How to complete this task => Find the line containing "replaced | pink" in the records below. Copy exactly that line and each one after it, ending at the line containing "recoloured | grey", and nothing more.

※

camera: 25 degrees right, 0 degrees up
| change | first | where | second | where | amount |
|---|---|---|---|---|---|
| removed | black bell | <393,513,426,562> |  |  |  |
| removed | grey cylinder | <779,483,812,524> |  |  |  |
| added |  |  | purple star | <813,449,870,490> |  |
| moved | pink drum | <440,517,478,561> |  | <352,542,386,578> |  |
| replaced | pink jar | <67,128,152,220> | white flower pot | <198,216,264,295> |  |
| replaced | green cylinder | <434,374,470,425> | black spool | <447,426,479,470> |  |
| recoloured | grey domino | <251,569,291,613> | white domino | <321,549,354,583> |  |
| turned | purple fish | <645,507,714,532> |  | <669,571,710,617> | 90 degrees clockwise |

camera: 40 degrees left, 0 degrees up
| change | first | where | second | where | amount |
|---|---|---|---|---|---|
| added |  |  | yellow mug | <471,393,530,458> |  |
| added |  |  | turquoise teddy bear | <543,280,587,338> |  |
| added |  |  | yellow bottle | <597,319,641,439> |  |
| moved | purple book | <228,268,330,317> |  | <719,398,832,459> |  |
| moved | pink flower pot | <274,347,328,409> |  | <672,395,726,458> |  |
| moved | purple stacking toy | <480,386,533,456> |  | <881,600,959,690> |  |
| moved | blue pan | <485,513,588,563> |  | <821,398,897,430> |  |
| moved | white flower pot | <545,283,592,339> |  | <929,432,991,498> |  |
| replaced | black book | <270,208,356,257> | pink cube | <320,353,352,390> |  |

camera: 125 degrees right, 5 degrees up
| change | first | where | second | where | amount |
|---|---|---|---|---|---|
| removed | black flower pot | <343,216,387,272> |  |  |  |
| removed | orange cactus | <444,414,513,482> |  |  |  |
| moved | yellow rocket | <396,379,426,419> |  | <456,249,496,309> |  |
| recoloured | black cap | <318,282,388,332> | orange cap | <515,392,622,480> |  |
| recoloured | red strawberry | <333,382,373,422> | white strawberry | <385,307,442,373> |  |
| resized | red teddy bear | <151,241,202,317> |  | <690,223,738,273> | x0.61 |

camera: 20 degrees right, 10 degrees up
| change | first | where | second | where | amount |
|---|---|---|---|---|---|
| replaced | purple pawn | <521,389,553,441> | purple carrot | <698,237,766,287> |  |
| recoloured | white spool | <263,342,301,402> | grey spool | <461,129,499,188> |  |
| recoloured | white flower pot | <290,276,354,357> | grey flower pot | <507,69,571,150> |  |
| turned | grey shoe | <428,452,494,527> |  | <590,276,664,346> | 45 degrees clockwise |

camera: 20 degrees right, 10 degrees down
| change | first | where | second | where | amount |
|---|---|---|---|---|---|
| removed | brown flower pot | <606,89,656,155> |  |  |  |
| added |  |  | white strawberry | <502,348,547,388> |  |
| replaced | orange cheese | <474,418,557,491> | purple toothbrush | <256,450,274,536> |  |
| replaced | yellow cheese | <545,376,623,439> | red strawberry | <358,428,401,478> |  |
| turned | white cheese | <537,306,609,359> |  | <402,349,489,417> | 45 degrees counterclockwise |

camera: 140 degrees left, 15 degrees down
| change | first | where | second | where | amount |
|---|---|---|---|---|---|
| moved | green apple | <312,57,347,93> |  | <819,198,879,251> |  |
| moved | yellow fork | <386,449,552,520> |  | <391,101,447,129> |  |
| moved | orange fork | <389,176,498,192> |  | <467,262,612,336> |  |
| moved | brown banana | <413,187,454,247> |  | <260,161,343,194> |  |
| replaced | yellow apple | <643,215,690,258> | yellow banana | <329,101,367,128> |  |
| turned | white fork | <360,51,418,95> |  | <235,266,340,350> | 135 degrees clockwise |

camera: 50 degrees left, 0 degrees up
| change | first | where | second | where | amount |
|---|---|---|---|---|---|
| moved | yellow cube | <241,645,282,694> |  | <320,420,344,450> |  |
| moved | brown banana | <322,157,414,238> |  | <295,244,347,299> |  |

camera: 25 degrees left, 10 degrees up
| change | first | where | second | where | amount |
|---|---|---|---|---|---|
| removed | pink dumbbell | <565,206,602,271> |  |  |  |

※

Solution =>
| replaced | pink jar | <67,128,152,220> | white flower pot | <198,216,264,295> |  |
| replaced | green cylinder | <434,374,470,425> | black spool | <447,426,479,470> |  |
| recoloured | grey domino | <251,569,291,613> | white domino | <321,549,354,583> |  |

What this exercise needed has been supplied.